* PROMPT:
Report the count of lines below in which the string "duck" occurs; include nothing else.

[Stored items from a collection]

==========

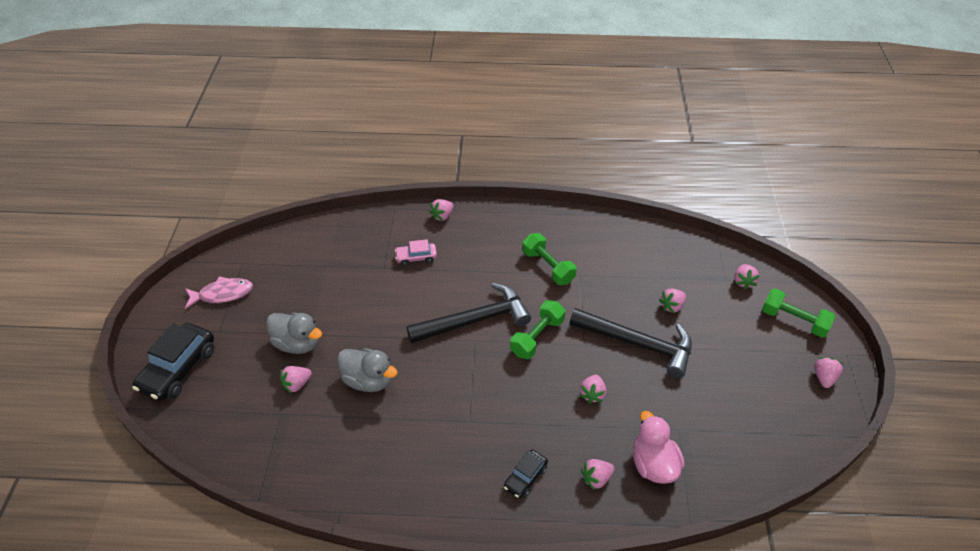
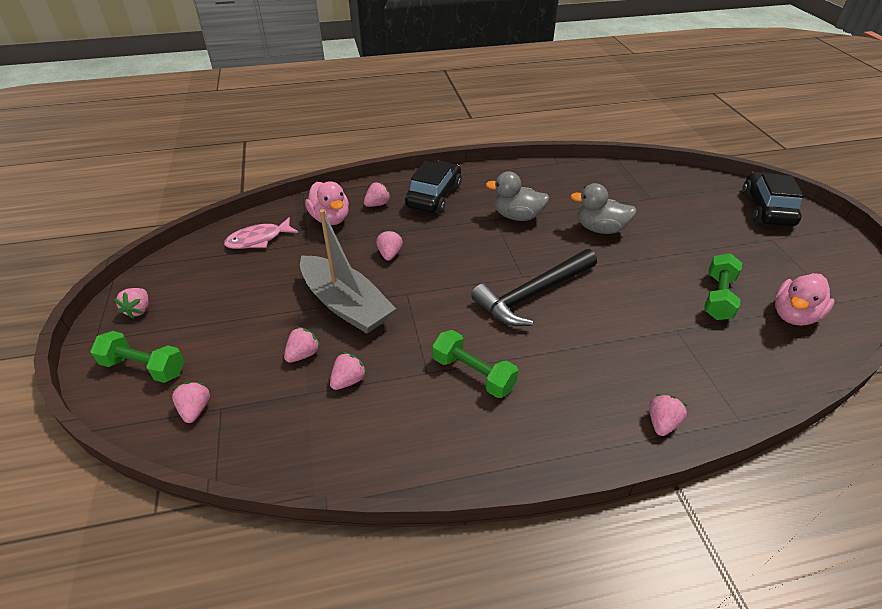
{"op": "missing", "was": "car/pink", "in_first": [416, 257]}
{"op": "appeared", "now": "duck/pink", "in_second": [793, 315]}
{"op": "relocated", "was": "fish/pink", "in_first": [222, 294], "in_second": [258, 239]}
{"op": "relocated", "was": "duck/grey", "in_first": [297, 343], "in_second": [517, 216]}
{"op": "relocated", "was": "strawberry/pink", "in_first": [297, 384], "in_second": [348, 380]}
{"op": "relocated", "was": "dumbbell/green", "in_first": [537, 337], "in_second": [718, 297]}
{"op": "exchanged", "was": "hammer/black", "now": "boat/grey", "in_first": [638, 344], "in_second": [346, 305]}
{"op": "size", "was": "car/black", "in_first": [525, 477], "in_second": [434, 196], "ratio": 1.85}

==========

* ANSWER BOX:
2